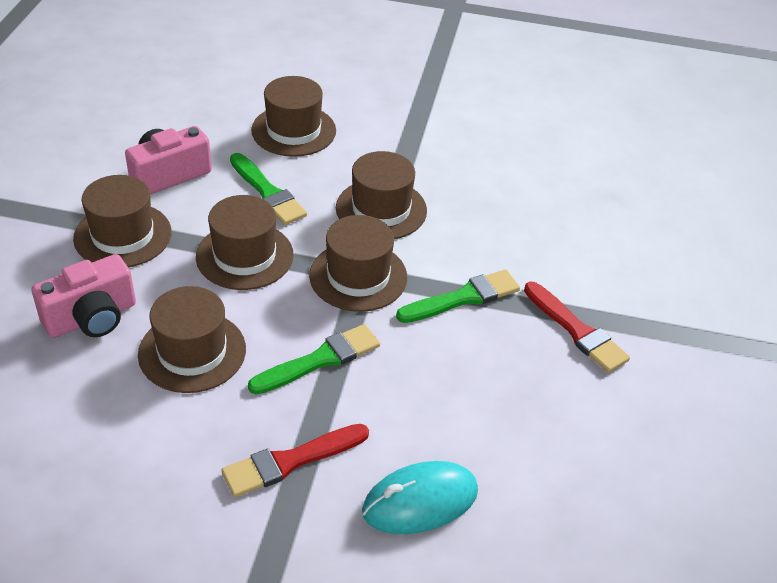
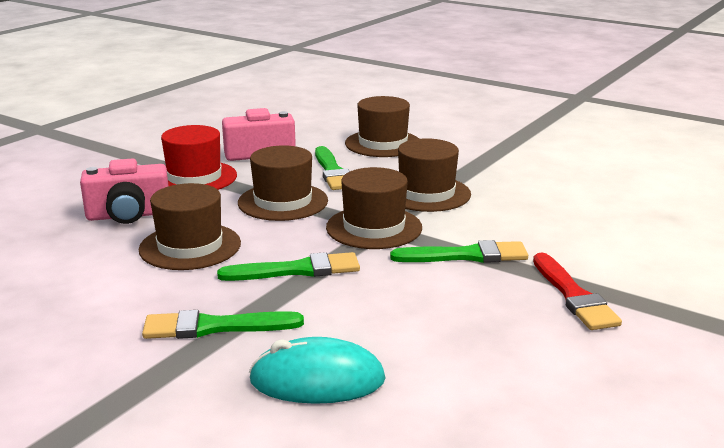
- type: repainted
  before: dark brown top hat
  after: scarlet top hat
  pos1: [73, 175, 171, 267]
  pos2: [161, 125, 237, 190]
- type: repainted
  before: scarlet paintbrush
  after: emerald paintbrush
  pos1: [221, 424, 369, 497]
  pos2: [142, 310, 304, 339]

+ + +

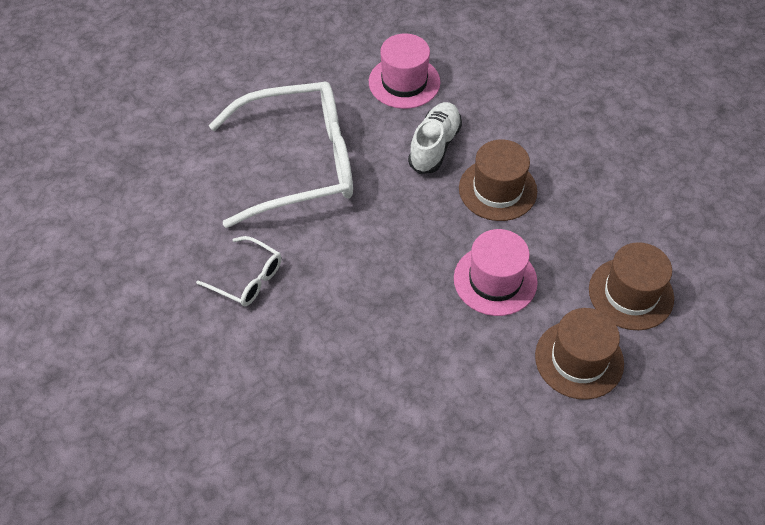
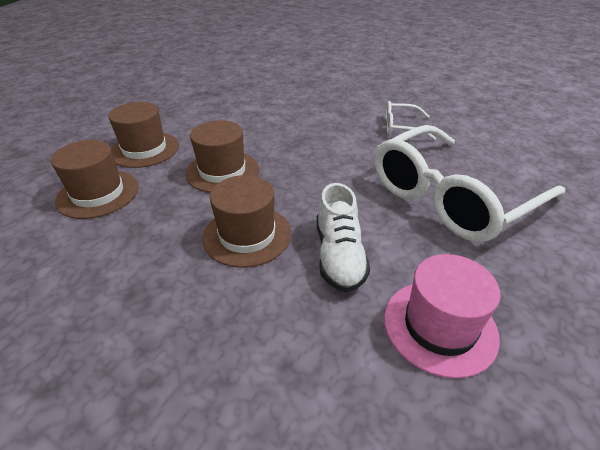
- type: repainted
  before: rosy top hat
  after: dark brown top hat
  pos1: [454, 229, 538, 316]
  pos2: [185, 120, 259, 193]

+ + +

Work item >>
Using the listing, collect all lines in which the string "paintbrush" is found.

Solution to this task >>
  before: scarlet paintbrush
  after: emerald paintbrush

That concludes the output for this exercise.